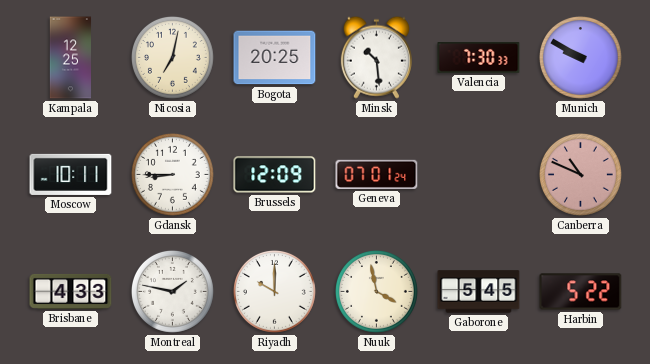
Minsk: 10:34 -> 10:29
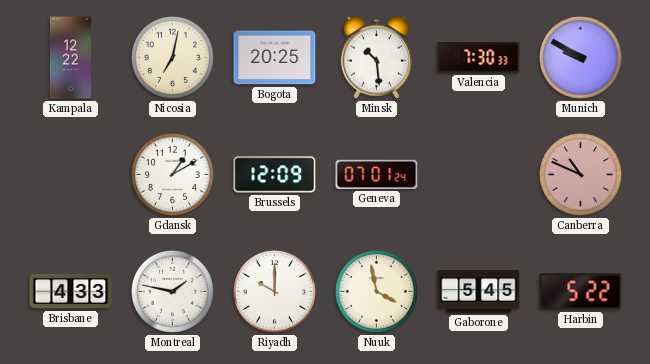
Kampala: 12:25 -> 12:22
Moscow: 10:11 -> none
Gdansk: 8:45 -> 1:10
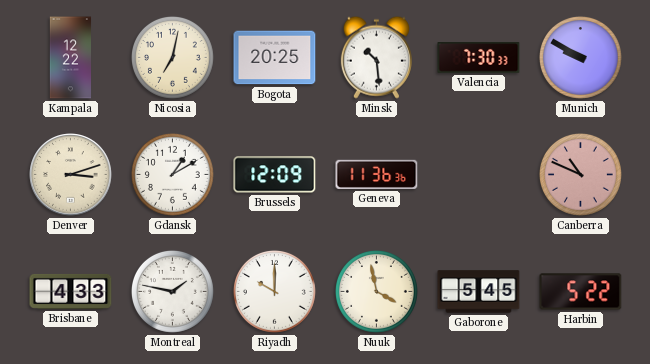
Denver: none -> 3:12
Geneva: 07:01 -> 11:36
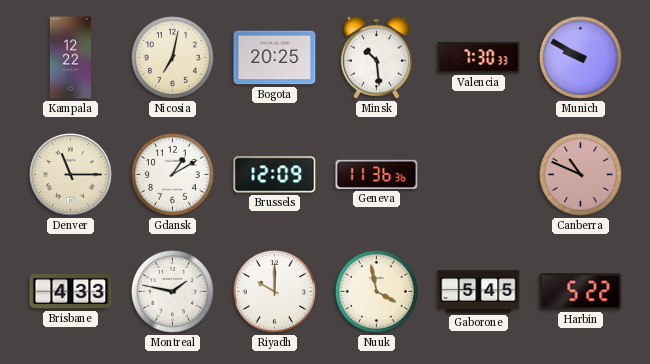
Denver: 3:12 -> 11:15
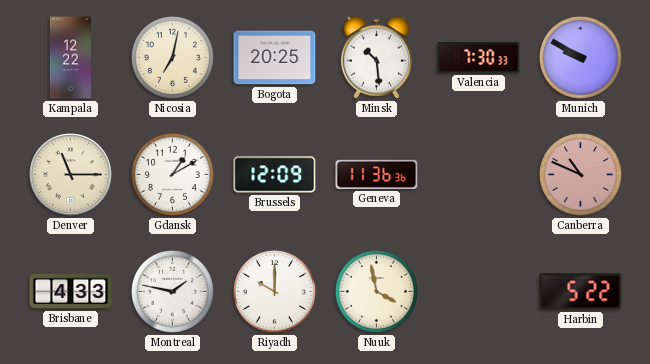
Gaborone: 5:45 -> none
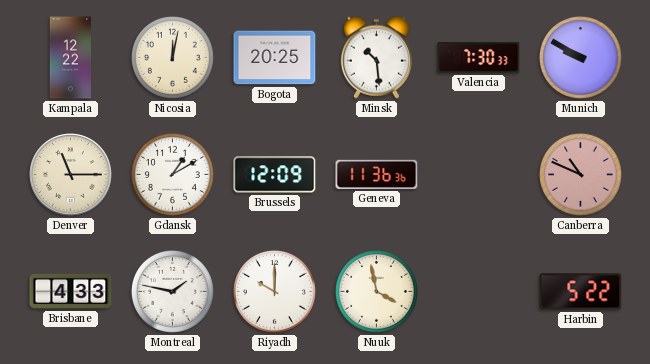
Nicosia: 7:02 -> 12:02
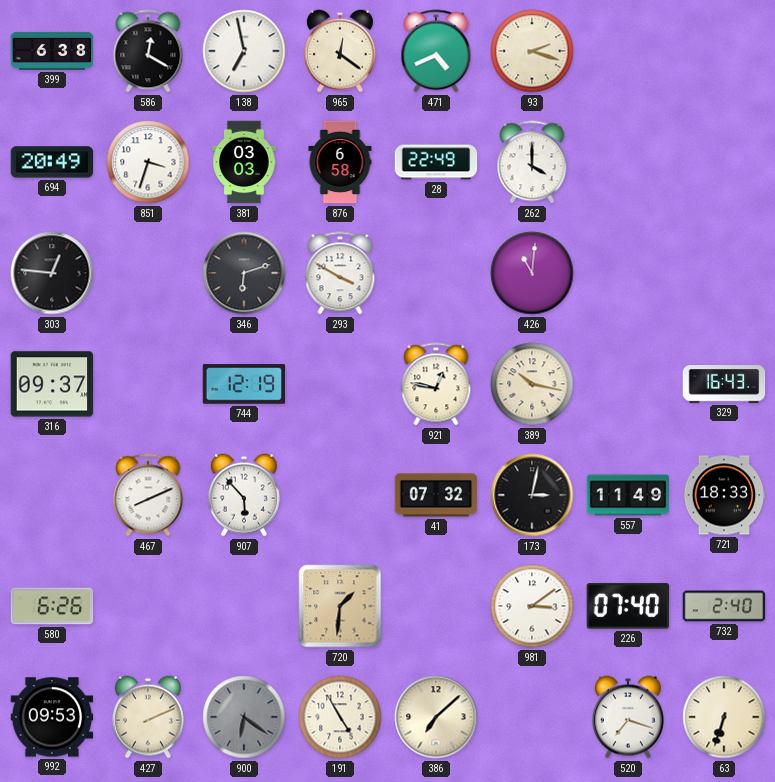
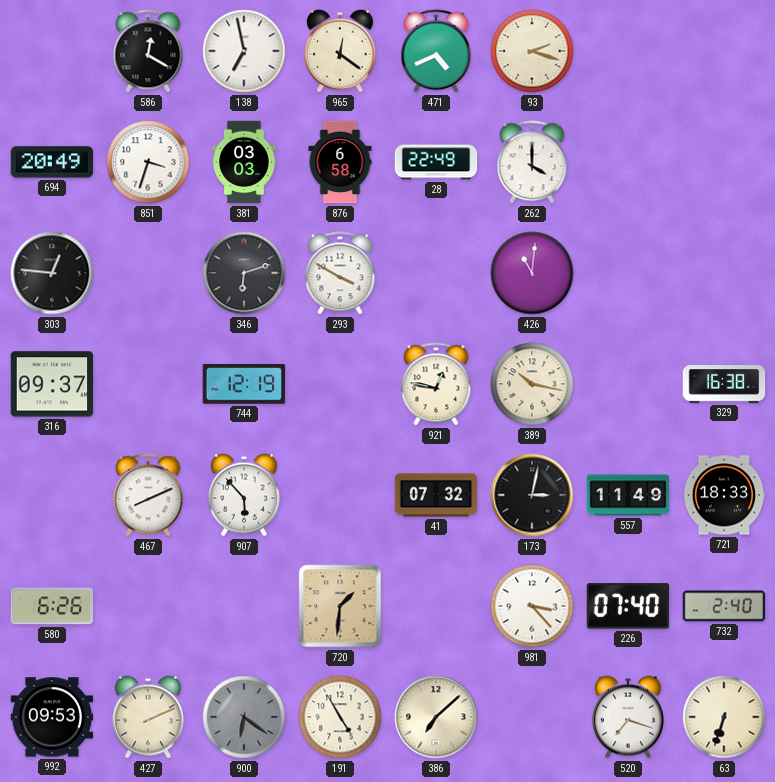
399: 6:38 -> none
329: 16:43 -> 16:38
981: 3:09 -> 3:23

...

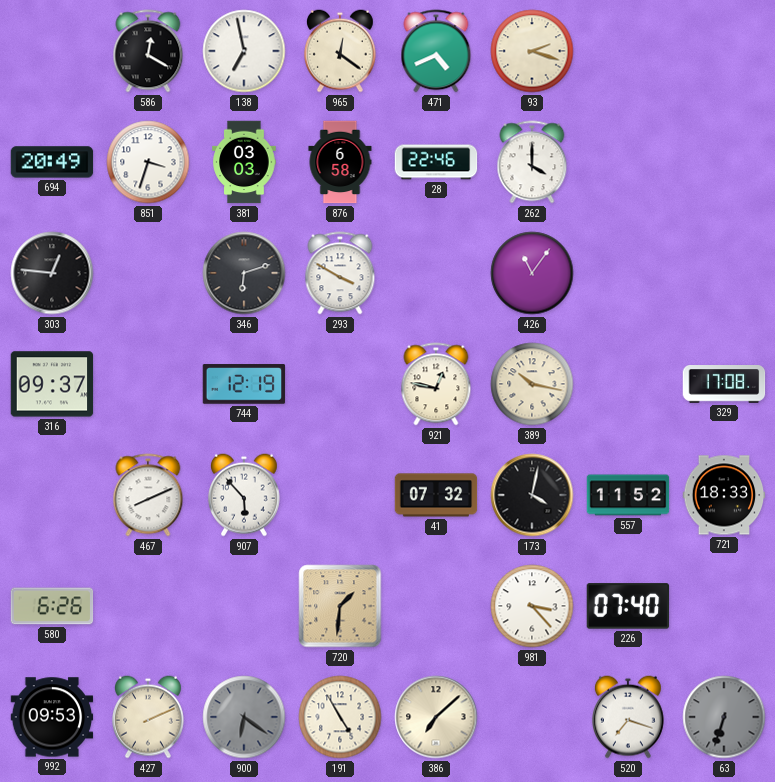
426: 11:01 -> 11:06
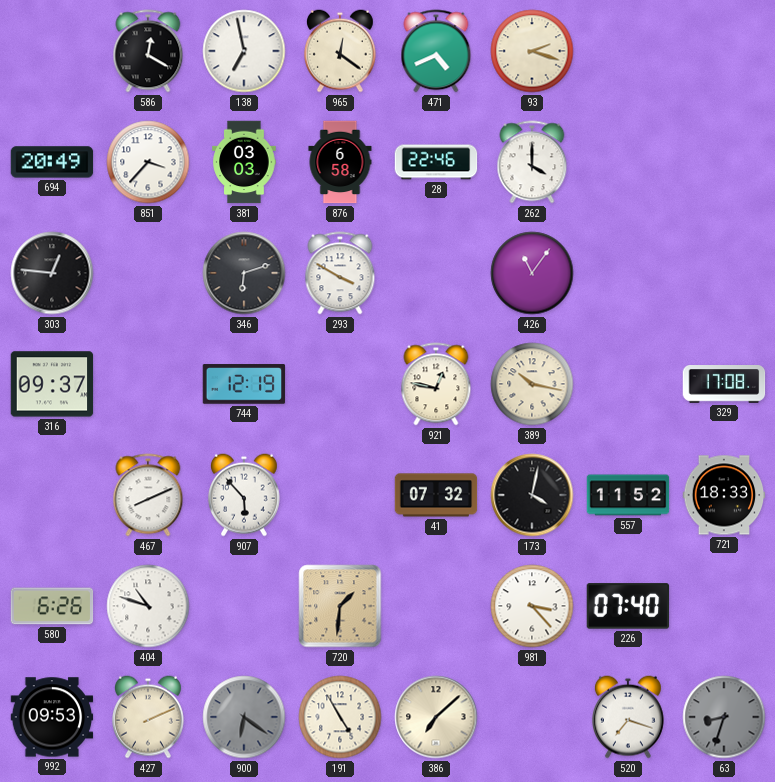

## TASK INSTRUCTIONS
Count the lines in the data above that contain the string "none". Reply with that number only.

## RESPONSE
4